Assigned task. For the data below, restate word for word only the lines from the line containing "orange trophy: 6 -> 4" through the line containing "red strawberry: 5 -> 4", both ends included.

Material to process.
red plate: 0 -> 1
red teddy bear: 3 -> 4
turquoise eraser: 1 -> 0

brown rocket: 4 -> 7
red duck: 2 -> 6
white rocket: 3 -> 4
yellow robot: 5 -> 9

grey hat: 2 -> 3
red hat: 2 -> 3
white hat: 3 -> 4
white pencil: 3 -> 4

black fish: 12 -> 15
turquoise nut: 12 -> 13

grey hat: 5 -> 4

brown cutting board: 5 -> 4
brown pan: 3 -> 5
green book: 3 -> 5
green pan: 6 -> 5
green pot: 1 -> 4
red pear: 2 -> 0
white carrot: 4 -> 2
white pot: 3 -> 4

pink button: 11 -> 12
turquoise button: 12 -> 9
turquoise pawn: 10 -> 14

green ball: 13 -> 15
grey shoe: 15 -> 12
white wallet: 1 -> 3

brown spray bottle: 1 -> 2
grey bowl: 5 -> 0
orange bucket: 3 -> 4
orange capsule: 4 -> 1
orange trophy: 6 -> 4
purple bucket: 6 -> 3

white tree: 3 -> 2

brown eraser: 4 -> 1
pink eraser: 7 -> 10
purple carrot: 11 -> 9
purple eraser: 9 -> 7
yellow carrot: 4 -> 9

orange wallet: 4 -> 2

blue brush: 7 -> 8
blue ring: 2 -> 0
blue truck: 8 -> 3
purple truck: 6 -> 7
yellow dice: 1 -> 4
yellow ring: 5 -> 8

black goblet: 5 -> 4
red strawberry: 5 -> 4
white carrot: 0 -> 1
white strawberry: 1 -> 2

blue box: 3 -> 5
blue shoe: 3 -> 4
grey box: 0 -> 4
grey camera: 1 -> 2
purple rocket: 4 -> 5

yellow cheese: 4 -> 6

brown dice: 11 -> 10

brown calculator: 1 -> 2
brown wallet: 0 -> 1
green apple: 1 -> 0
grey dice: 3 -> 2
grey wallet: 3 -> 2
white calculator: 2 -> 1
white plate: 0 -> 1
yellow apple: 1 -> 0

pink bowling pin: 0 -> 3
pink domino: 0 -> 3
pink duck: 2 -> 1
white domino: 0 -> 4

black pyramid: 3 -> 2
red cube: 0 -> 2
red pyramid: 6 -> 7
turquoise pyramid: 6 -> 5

Output of the exercise.
orange trophy: 6 -> 4
purple bucket: 6 -> 3

white tree: 3 -> 2

brown eraser: 4 -> 1
pink eraser: 7 -> 10
purple carrot: 11 -> 9
purple eraser: 9 -> 7
yellow carrot: 4 -> 9

orange wallet: 4 -> 2

blue brush: 7 -> 8
blue ring: 2 -> 0
blue truck: 8 -> 3
purple truck: 6 -> 7
yellow dice: 1 -> 4
yellow ring: 5 -> 8

black goblet: 5 -> 4
red strawberry: 5 -> 4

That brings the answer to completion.